> _Task directions_:
Count the lines below that hold "brick". Give the number without comment.

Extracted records
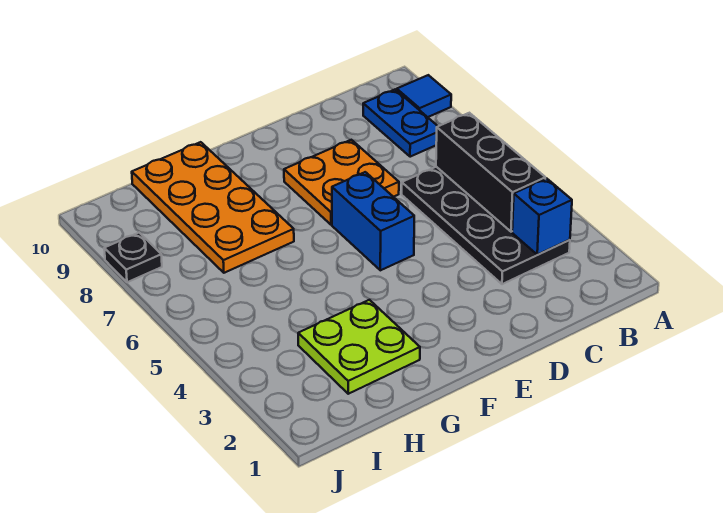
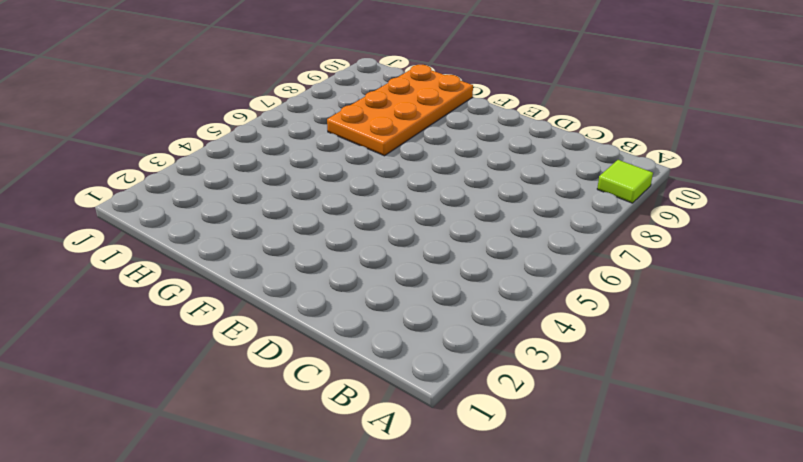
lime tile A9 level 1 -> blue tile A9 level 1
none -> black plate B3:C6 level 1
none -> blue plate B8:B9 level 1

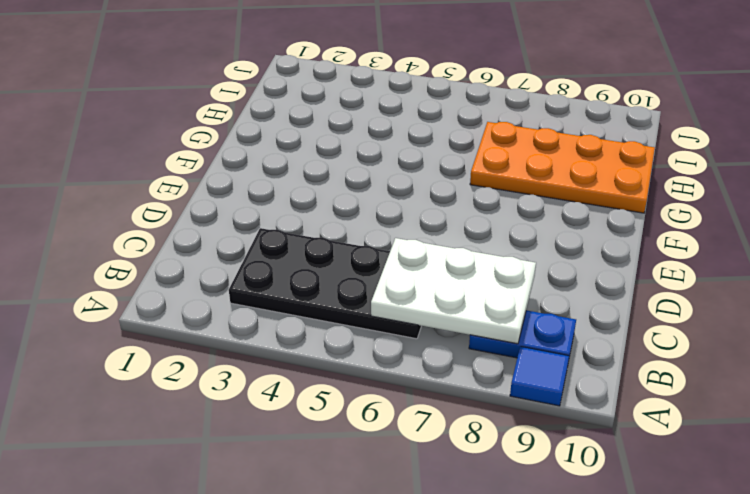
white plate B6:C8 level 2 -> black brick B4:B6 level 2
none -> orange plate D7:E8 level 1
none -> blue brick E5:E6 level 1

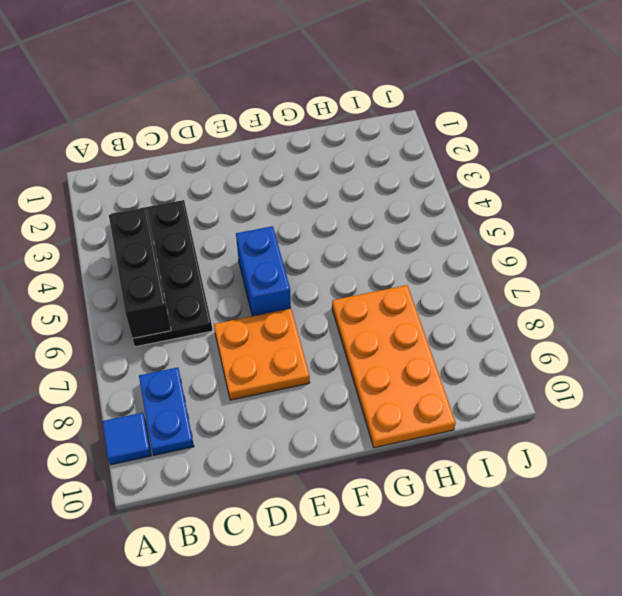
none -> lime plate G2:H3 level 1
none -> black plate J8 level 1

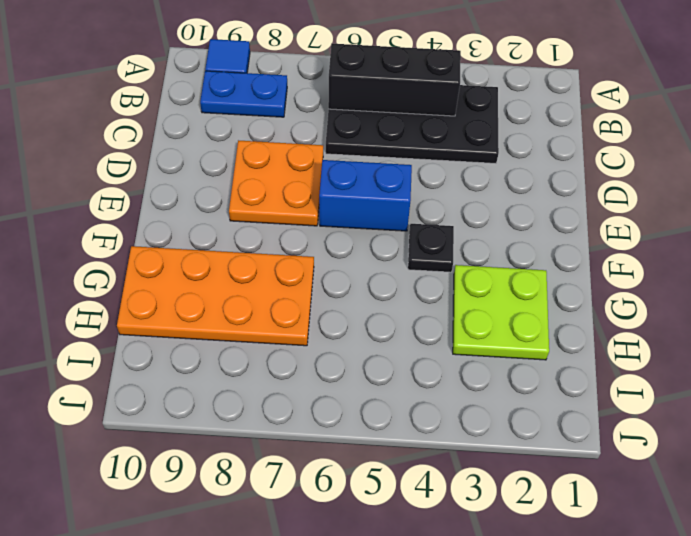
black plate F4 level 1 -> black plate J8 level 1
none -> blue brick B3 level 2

> _Exercise solution_:
3